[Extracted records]
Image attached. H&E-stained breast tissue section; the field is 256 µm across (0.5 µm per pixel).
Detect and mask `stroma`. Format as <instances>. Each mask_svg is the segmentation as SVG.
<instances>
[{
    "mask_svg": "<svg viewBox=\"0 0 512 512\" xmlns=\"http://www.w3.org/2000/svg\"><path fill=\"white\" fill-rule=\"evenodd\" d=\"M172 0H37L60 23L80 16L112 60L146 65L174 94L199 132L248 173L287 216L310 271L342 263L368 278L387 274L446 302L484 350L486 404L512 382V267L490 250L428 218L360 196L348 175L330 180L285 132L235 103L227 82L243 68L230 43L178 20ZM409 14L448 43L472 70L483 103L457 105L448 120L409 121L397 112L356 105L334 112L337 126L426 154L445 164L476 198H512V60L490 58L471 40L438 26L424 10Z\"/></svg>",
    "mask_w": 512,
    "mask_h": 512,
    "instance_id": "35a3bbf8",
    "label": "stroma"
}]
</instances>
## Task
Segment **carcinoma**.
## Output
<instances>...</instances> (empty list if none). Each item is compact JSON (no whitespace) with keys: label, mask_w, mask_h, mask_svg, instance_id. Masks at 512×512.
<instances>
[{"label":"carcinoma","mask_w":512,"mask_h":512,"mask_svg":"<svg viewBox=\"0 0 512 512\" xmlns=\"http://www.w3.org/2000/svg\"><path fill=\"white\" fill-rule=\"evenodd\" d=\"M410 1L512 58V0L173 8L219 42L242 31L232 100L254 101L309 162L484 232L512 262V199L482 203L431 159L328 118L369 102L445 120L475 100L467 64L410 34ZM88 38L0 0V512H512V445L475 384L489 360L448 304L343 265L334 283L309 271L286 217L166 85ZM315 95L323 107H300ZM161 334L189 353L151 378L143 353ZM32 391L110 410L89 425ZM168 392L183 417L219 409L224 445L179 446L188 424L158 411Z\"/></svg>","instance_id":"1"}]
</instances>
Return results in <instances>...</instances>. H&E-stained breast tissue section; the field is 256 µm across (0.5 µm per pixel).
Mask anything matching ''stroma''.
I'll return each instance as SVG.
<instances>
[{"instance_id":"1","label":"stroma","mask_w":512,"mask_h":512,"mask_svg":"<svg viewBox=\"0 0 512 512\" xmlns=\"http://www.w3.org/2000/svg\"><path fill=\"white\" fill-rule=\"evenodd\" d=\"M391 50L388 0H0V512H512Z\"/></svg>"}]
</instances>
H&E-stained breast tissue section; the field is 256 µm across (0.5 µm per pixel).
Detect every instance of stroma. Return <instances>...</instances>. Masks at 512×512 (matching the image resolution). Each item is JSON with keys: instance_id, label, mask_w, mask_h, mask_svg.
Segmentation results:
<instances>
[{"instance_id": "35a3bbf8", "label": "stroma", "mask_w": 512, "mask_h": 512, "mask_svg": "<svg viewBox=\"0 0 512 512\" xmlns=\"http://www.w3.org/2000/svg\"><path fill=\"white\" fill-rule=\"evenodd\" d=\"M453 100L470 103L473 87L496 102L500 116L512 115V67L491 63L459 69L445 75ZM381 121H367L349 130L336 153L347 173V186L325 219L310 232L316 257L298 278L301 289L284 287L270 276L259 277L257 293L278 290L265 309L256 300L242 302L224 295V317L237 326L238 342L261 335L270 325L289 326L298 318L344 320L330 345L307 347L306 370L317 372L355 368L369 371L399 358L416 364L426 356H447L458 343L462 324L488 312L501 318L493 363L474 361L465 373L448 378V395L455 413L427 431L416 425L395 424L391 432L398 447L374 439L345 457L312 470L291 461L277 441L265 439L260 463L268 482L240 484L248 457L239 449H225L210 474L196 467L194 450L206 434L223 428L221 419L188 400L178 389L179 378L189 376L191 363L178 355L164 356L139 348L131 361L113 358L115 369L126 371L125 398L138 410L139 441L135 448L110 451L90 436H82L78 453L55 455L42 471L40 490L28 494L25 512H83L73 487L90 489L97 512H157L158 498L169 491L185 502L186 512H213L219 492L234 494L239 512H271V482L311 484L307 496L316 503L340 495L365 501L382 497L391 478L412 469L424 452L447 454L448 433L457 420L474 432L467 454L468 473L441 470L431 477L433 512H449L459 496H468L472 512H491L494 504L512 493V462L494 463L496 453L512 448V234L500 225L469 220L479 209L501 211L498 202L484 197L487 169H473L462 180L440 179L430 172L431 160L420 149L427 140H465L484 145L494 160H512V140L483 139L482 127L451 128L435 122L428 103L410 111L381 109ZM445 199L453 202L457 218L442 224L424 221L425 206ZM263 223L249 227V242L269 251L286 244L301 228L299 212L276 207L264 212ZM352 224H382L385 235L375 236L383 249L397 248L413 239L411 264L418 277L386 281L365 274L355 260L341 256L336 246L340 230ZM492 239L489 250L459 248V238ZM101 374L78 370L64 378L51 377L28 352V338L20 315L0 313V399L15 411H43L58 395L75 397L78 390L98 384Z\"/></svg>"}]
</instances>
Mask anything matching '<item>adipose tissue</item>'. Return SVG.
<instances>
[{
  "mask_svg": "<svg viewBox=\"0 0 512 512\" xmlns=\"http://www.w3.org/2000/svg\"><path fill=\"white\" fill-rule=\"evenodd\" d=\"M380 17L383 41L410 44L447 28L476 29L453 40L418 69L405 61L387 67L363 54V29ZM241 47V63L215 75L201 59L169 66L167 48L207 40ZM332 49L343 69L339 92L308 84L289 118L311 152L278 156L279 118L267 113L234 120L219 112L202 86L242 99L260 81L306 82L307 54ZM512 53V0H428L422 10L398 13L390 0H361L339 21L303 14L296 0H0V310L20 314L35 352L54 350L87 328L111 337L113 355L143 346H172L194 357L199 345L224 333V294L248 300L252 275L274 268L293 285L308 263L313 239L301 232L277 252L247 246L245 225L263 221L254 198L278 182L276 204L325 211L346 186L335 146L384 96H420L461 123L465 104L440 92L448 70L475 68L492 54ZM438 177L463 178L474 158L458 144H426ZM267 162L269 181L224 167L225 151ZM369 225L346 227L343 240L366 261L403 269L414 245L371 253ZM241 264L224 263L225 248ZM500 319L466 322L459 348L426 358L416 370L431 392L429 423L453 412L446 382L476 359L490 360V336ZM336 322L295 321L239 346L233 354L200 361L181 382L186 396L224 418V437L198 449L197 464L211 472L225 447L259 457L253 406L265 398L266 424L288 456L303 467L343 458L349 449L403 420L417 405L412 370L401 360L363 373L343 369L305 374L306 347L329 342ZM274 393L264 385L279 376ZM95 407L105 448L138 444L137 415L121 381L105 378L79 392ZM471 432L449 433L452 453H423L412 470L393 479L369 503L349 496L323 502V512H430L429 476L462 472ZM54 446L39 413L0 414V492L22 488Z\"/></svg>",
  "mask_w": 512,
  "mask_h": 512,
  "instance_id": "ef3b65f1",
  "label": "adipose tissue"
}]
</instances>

#### [Exercise objective]
Nothing but a number is needed here: how many lines hold the string "pixel"?

#### [Reply]
3